(Coordinate-based change listings)
※ ※ ※
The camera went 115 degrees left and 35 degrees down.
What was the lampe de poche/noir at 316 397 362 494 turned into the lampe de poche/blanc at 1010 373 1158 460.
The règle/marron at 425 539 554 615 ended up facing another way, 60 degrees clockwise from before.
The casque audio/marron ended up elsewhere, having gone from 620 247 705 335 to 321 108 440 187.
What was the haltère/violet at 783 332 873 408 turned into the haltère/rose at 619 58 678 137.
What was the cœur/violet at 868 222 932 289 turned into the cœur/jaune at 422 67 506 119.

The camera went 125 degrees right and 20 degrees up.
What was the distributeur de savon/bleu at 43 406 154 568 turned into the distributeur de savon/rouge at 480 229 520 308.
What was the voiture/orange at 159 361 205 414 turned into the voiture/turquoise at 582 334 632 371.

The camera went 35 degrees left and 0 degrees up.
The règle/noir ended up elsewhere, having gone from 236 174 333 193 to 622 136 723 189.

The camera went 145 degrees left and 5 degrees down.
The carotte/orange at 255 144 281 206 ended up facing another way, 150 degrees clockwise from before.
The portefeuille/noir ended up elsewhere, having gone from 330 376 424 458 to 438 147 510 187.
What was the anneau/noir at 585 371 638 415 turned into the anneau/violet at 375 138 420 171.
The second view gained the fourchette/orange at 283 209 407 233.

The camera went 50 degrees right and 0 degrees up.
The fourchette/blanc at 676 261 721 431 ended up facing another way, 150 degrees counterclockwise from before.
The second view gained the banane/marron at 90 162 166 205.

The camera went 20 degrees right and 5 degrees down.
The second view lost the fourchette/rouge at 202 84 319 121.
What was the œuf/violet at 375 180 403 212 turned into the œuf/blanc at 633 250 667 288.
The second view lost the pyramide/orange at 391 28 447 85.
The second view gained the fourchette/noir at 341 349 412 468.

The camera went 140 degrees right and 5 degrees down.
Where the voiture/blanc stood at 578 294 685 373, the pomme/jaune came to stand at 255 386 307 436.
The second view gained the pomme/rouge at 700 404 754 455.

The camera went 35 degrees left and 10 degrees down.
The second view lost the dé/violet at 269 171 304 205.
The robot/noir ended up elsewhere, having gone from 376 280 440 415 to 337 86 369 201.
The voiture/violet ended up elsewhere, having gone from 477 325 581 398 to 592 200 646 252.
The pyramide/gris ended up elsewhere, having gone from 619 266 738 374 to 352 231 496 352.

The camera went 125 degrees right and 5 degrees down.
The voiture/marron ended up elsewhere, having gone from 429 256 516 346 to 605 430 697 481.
※ ※ ※
▶ **REQUIRED ACTION**
Output the entries exactly.

▶ **RESPONSE BOX**
The camera went 115 degrees left and 35 degrees down.
What was the lampe de poche/noir at 316 397 362 494 turned into the lampe de poche/blanc at 1010 373 1158 460.
The règle/marron at 425 539 554 615 ended up facing another way, 60 degrees clockwise from before.
The casque audio/marron ended up elsewhere, having gone from 620 247 705 335 to 321 108 440 187.
What was the haltère/violet at 783 332 873 408 turned into the haltère/rose at 619 58 678 137.
What was the cœur/violet at 868 222 932 289 turned into the cœur/jaune at 422 67 506 119.

The camera went 125 degrees right and 20 degrees up.
What was the distributeur de savon/bleu at 43 406 154 568 turned into the distributeur de savon/rouge at 480 229 520 308.
What was the voiture/orange at 159 361 205 414 turned into the voiture/turquoise at 582 334 632 371.

The camera went 35 degrees left and 0 degrees up.
The règle/noir ended up elsewhere, having gone from 236 174 333 193 to 622 136 723 189.

The camera went 145 degrees left and 5 degrees down.
The carotte/orange at 255 144 281 206 ended up facing another way, 150 degrees clockwise from before.
The portefeuille/noir ended up elsewhere, having gone from 330 376 424 458 to 438 147 510 187.
What was the anneau/noir at 585 371 638 415 turned into the anneau/violet at 375 138 420 171.
The second view gained the fourchette/orange at 283 209 407 233.

The camera went 50 degrees right and 0 degrees up.
The fourchette/blanc at 676 261 721 431 ended up facing another way, 150 degrees counterclockwise from before.
The second view gained the banane/marron at 90 162 166 205.

The camera went 20 degrees right and 5 degrees down.
The second view lost the fourchette/rouge at 202 84 319 121.
What was the œuf/violet at 375 180 403 212 turned into the œuf/blanc at 633 250 667 288.
The second view lost the pyramide/orange at 391 28 447 85.
The second view gained the fourchette/noir at 341 349 412 468.

The camera went 140 degrees right and 5 degrees down.
Where the voiture/blanc stood at 578 294 685 373, the pomme/jaune came to stand at 255 386 307 436.
The second view gained the pomme/rouge at 700 404 754 455.

The camera went 35 degrees left and 10 degrees down.
The second view lost the dé/violet at 269 171 304 205.
The robot/noir ended up elsewhere, having gone from 376 280 440 415 to 337 86 369 201.
The voiture/violet ended up elsewhere, having gone from 477 325 581 398 to 592 200 646 252.
The pyramide/gris ended up elsewhere, having gone from 619 266 738 374 to 352 231 496 352.

The camera went 125 degrees right and 5 degrees down.
The voiture/marron ended up elsewhere, having gone from 429 256 516 346 to 605 430 697 481.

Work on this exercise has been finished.